>>

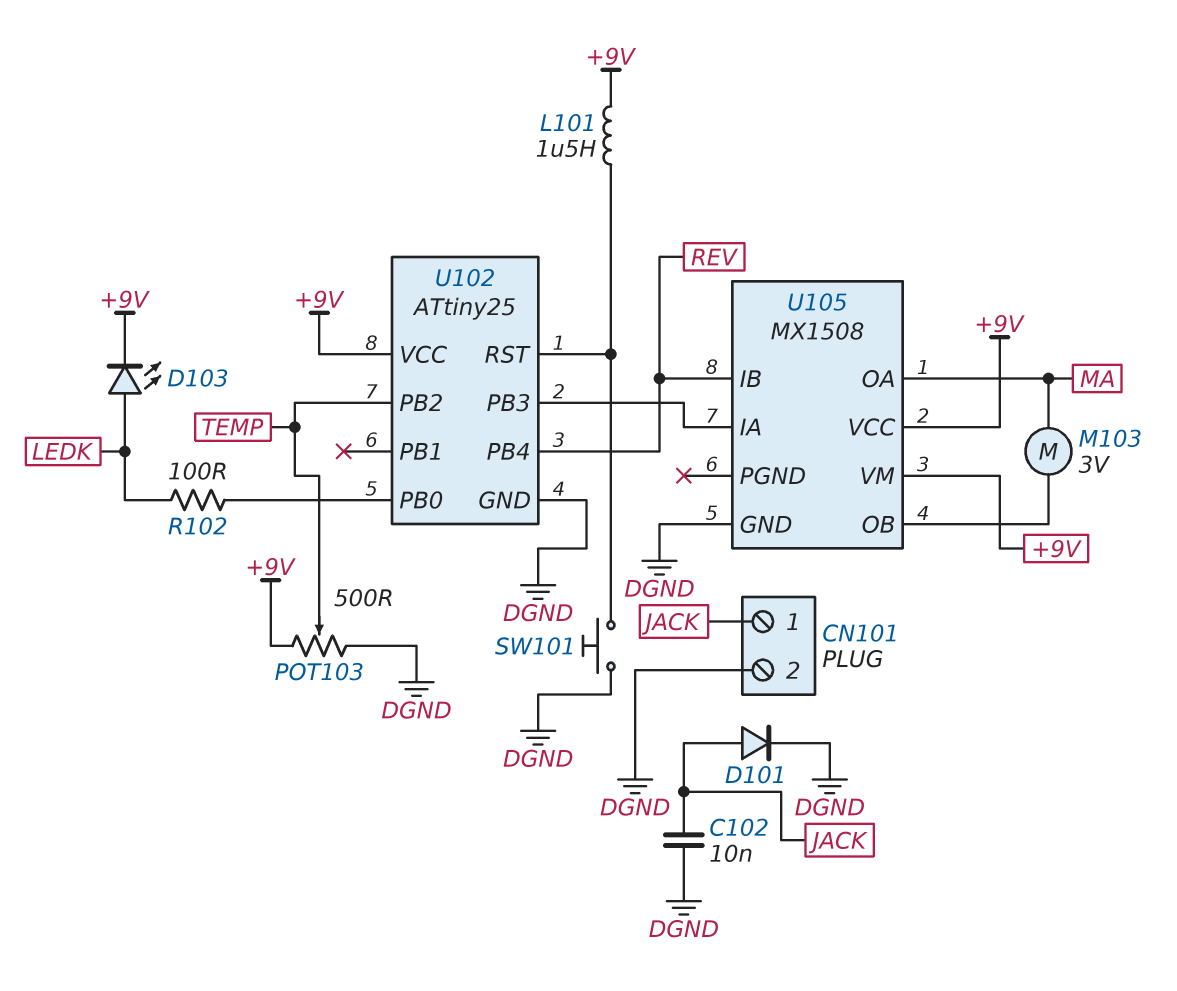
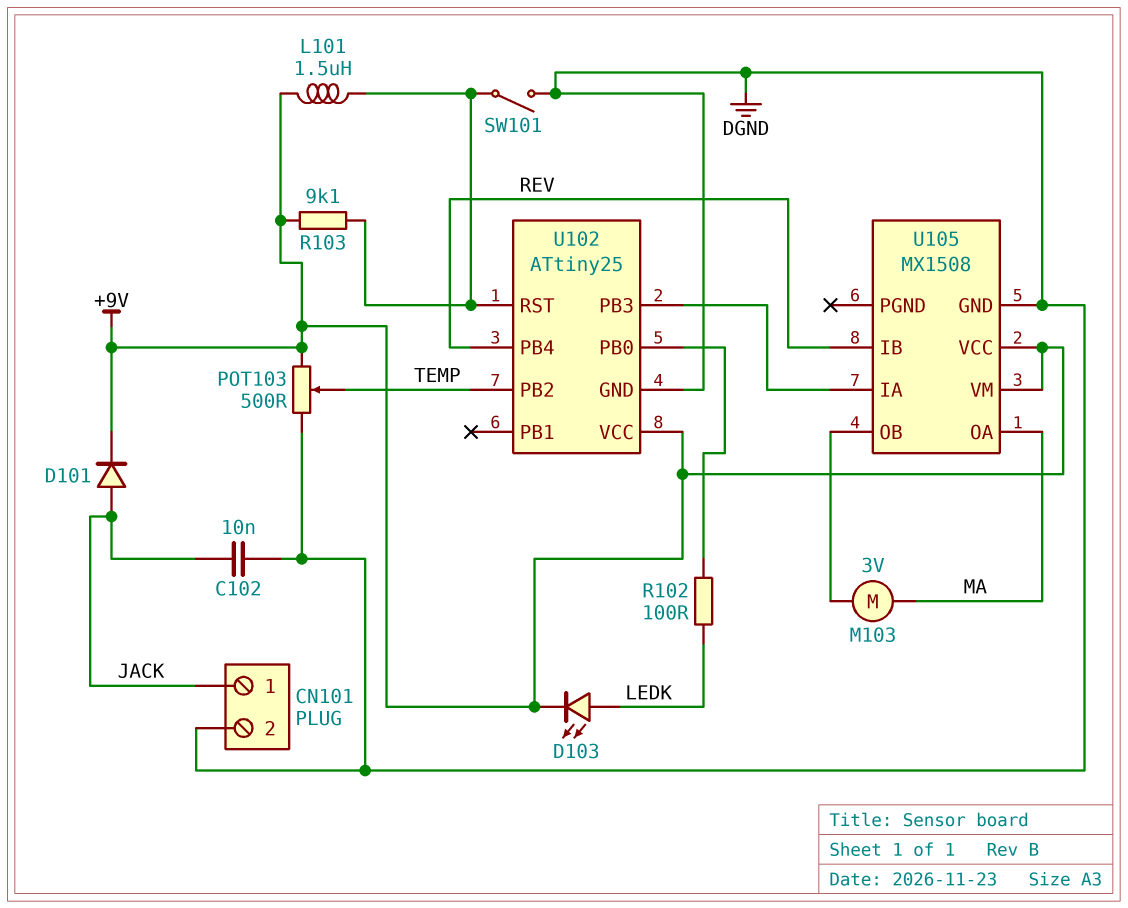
D101: diode (A JACK, K DGND) -> diode (A JACK, K +9V)
R103: none -> 9.1k (+9V, U102/RST)
SW101: button (DGND, U102/RST) -> switch (DGND, U102/RST)

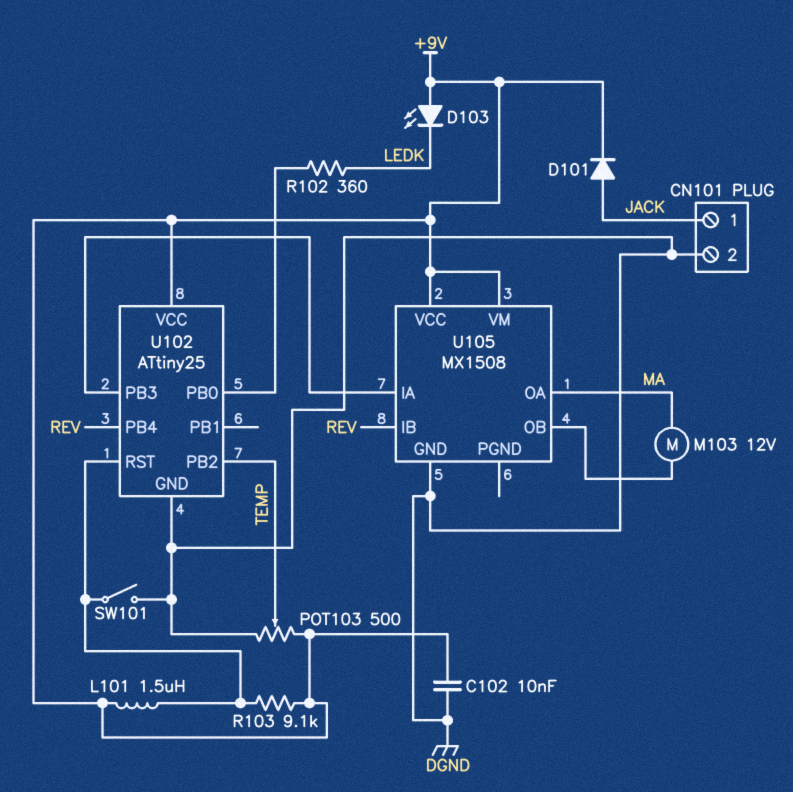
C102: 10nF (DGND, JACK) -> 10nF (+9V, DGND)
D103: LED (A LEDK, K +9V) -> LED (A +9V, K LEDK)
M103: motor 3V (MA, U105/OB) -> motor 12V (MA, U105/OB)
R102: 100 (LEDK, U102/PB0) -> 360 (LEDK, U102/PB0)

<<

Exercise objective: Search the entries for the word "JACK" and copy every line that has it.

Result for this exercise:
D101: diode (A JACK, K DGND) -> diode (A JACK, K +9V)
C102: 10nF (DGND, JACK) -> 10nF (+9V, DGND)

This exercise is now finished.